PROBLEM TO SOLVE
Each record must be printed again exactly as it appears.
[[ ENTRIES SHOWN open ]]
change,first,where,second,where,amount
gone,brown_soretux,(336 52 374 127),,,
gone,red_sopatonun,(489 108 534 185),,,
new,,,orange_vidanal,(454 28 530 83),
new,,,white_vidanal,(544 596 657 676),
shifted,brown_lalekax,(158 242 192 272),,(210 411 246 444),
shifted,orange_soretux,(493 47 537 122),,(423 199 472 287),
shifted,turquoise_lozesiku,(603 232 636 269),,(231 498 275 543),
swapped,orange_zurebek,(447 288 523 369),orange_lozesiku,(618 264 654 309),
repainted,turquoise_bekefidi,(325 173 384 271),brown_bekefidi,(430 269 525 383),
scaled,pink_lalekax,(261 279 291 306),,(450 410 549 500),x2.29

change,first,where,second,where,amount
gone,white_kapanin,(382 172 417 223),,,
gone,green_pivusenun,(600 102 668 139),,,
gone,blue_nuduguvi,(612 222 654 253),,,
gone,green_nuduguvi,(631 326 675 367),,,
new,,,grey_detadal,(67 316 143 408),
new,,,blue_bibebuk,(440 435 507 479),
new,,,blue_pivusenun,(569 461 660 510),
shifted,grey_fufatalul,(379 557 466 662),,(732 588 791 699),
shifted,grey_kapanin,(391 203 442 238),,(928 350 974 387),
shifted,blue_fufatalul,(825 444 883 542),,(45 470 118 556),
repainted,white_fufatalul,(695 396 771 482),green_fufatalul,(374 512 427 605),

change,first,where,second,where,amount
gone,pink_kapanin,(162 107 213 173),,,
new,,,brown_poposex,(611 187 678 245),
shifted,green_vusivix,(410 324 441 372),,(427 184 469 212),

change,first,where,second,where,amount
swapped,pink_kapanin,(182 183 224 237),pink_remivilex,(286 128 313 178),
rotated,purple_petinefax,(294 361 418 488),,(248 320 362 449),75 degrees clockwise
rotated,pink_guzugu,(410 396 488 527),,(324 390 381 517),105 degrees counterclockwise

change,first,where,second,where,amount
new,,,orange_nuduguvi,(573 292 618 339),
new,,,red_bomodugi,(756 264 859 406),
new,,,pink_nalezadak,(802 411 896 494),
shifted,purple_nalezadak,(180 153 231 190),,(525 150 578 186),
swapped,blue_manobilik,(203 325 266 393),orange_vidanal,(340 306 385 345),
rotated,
[[ ENTRIES SHOWN closed ]]
THE ANSWER
change,first,where,second,where,amount
gone,brown_soretux,(336 52 374 127),,,
gone,red_sopatonun,(489 108 534 185),,,
new,,,orange_vidanal,(454 28 530 83),
new,,,white_vidanal,(544 596 657 676),
shifted,brown_lalekax,(158 242 192 272),,(210 411 246 444),
shifted,orange_soretux,(493 47 537 122),,(423 199 472 287),
shifted,turquoise_lozesiku,(603 232 636 269),,(231 498 275 543),
swapped,orange_zurebek,(447 288 523 369),orange_lozesiku,(618 264 654 309),
repainted,turquoise_bekefidi,(325 173 384 271),brown_bekefidi,(430 269 525 383),
scaled,pink_lalekax,(261 279 291 306),,(450 410 549 500),x2.29

change,first,where,second,where,amount
gone,white_kapanin,(382 172 417 223),,,
gone,green_pivusenun,(600 102 668 139),,,
gone,blue_nuduguvi,(612 222 654 253),,,
gone,green_nuduguvi,(631 326 675 367),,,
new,,,grey_detadal,(67 316 143 408),
new,,,blue_bibebuk,(440 435 507 479),
new,,,blue_pivusenun,(569 461 660 510),
shifted,grey_fufatalul,(379 557 466 662),,(732 588 791 699),
shifted,grey_kapanin,(391 203 442 238),,(928 350 974 387),
shifted,blue_fufatalul,(825 444 883 542),,(45 470 118 556),
repainted,white_fufatalul,(695 396 771 482),green_fufatalul,(374 512 427 605),

change,first,where,second,where,amount
gone,pink_kapanin,(162 107 213 173),,,
new,,,brown_poposex,(611 187 678 245),
shifted,green_vusivix,(410 324 441 372),,(427 184 469 212),

change,first,where,second,where,amount
swapped,pink_kapanin,(182 183 224 237),pink_remivilex,(286 128 313 178),
rotated,purple_petinefax,(294 361 418 488),,(248 320 362 449),75 degrees clockwise
rotated,pink_guzugu,(410 396 488 527),,(324 390 381 517),105 degrees counterclockwise

change,first,where,second,where,amount
new,,,orange_nuduguvi,(573 292 618 339),
new,,,red_bomodugi,(756 264 859 406),
new,,,pink_nalezadak,(802 411 896 494),
shifted,purple_nalezadak,(180 153 231 190),,(525 150 578 186),
swapped,blue_manobilik,(203 325 266 393),orange_vidanal,(340 306 385 345),
rotated,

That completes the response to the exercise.